• Records contained in a dataset:
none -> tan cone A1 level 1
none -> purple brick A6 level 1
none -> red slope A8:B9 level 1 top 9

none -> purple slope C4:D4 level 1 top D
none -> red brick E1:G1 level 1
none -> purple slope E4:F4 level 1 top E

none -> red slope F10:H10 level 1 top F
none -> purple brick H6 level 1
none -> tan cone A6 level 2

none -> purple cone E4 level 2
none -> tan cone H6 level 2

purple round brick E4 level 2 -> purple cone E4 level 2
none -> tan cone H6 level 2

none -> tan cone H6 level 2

* * *

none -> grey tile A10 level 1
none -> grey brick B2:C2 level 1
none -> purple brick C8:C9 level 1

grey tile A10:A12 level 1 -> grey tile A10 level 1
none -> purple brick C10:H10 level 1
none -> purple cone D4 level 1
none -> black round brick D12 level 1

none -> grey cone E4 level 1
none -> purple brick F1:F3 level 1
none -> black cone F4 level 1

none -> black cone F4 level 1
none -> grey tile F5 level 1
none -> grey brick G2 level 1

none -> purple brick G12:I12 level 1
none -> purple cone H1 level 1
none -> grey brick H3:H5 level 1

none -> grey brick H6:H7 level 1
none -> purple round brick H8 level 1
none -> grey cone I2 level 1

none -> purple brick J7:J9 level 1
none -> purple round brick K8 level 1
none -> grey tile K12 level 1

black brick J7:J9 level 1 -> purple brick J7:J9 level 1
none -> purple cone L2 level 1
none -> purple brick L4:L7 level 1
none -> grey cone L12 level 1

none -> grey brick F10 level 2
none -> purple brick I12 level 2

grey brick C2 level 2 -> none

• Required action:
Of the lines above, output exactly those from the line bearing "none -> purple brick I12 level 2" through the line bearing "grey brick C2 level 2 -> none", inclusive.

• Problem solution:
none -> purple brick I12 level 2

grey brick C2 level 2 -> none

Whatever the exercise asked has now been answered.